Edit tracking data
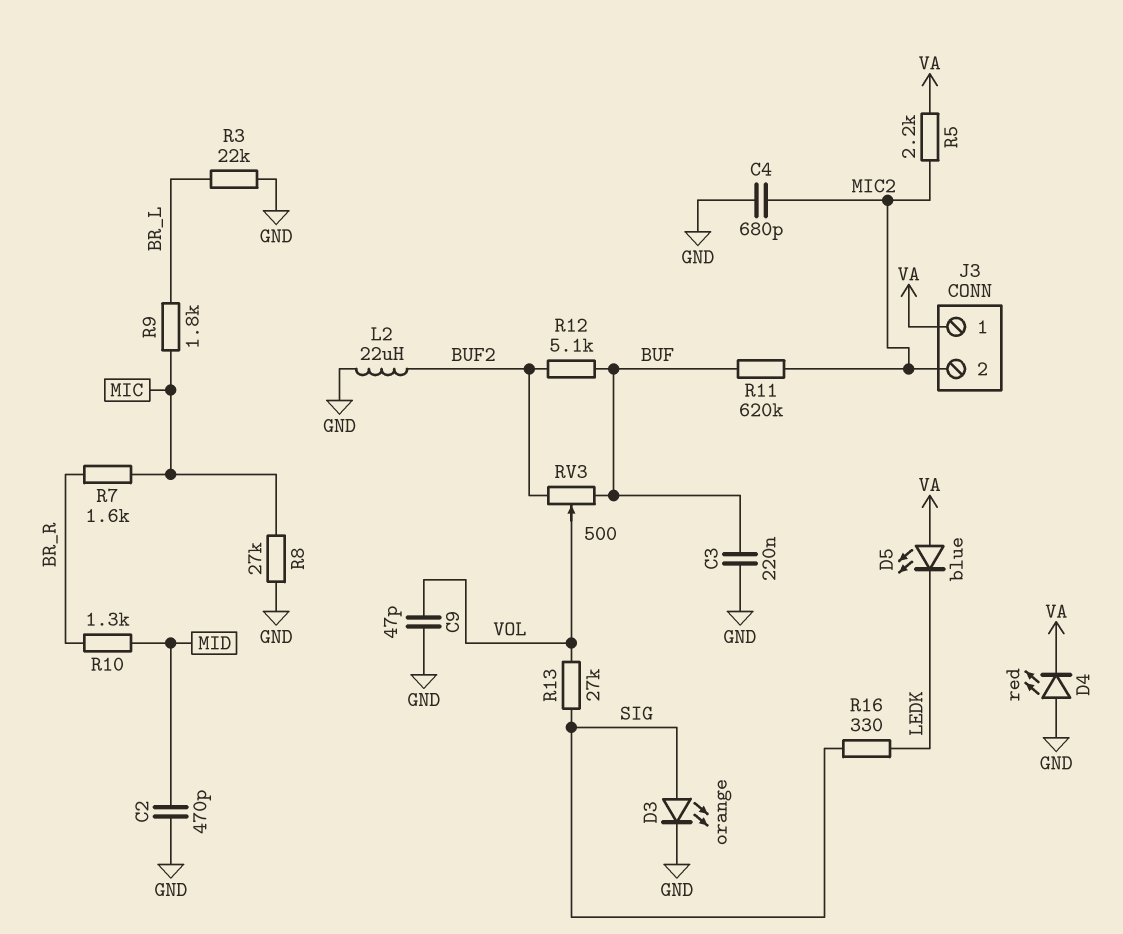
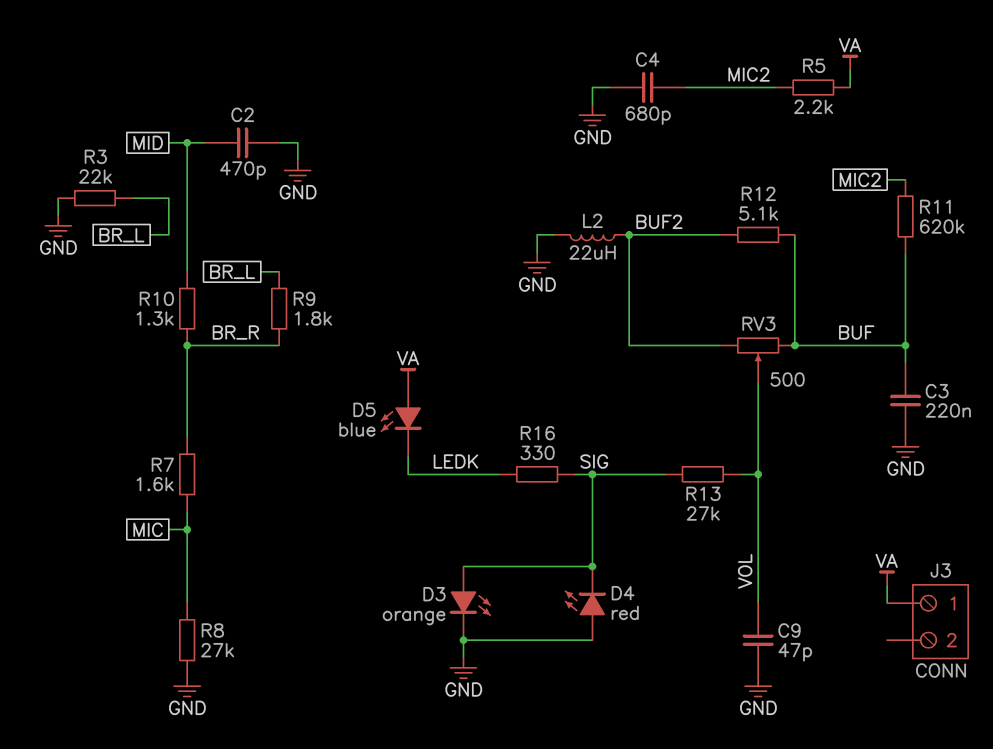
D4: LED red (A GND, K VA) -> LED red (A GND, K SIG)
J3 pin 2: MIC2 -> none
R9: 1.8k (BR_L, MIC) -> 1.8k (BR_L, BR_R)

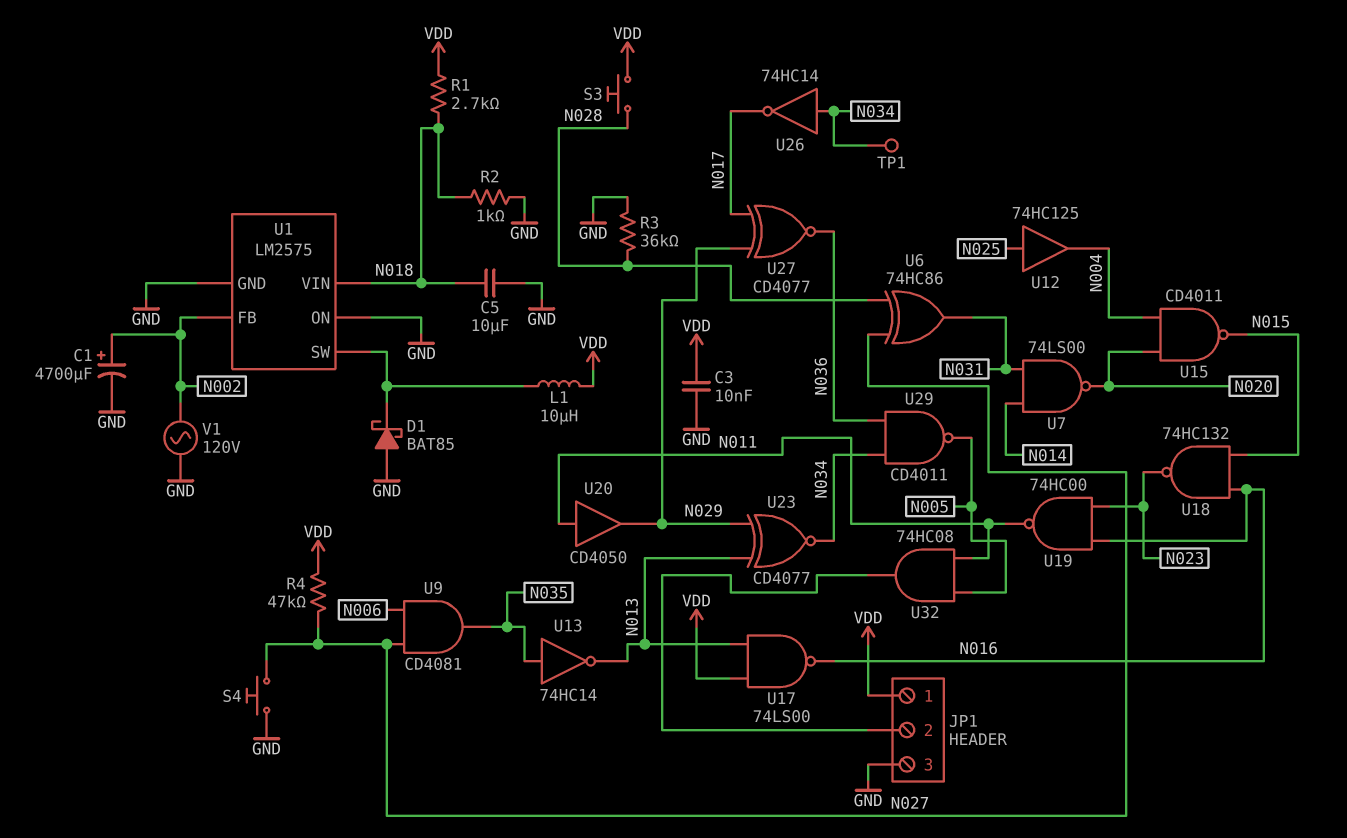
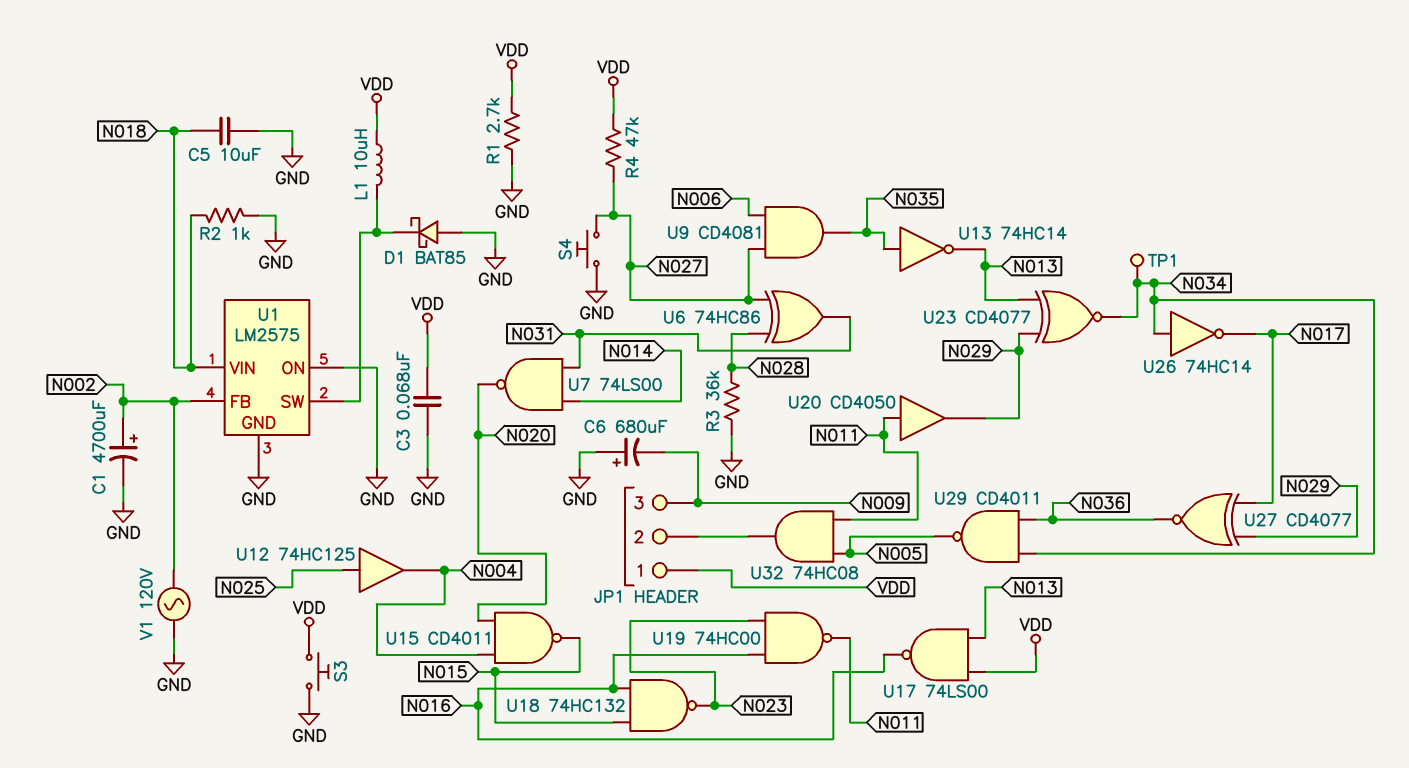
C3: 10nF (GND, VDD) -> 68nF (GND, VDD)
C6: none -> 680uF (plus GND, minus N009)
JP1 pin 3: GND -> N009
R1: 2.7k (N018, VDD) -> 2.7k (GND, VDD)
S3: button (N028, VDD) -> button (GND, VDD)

---

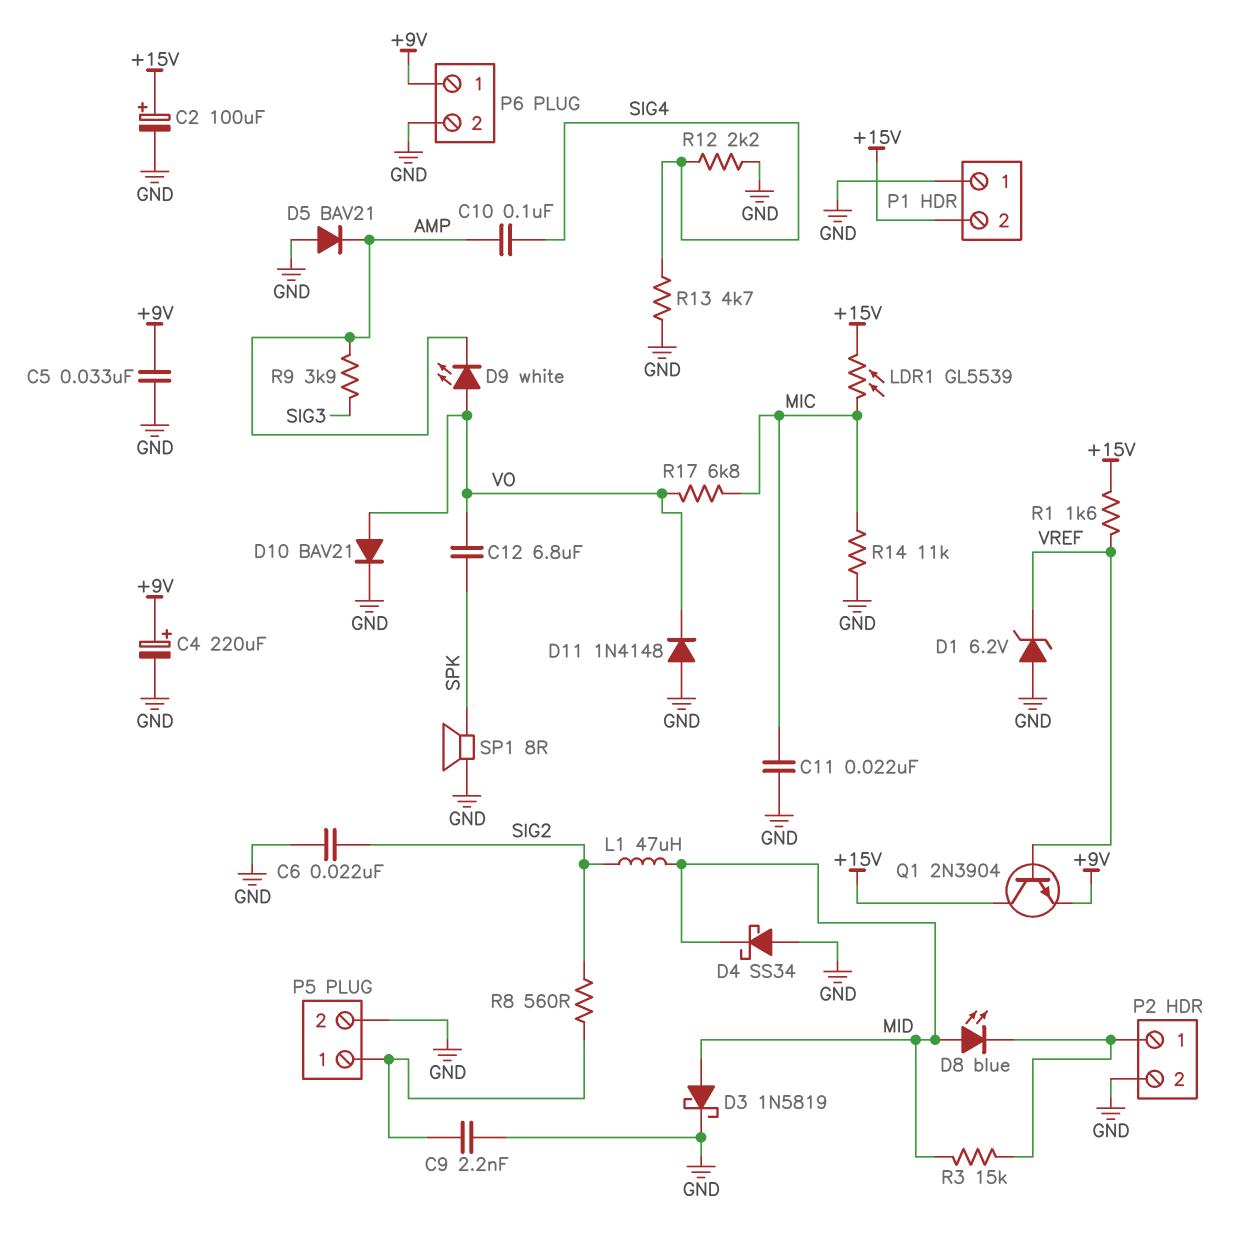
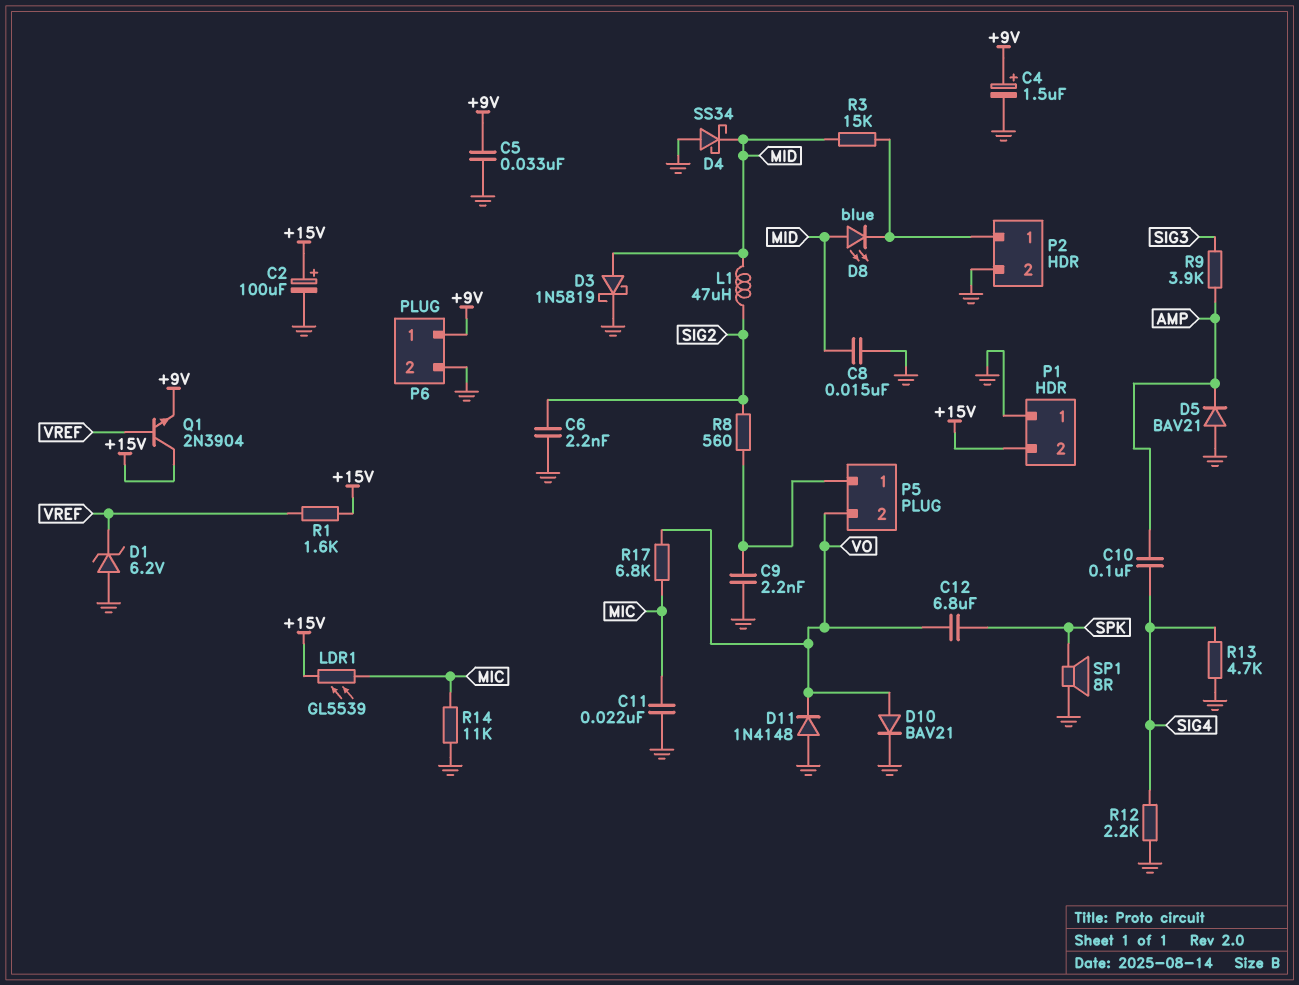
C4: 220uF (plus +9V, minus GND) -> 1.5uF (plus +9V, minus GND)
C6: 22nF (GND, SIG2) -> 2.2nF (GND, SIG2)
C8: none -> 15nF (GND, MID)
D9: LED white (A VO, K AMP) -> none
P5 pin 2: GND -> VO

(WHAT YOU NEED TO DO): Give again, exactly as written above, each line from the one that has "D4: LED red" to the one that has "S3: button (N028, VDD) -> button (GND, VDD)", both included; omit the pictures.

(SOLUTION BELOW):
D4: LED red (A GND, K VA) -> LED red (A GND, K SIG)
J3 pin 2: MIC2 -> none
R9: 1.8k (BR_L, MIC) -> 1.8k (BR_L, BR_R)

C3: 10nF (GND, VDD) -> 68nF (GND, VDD)
C6: none -> 680uF (plus GND, minus N009)
JP1 pin 3: GND -> N009
R1: 2.7k (N018, VDD) -> 2.7k (GND, VDD)
S3: button (N028, VDD) -> button (GND, VDD)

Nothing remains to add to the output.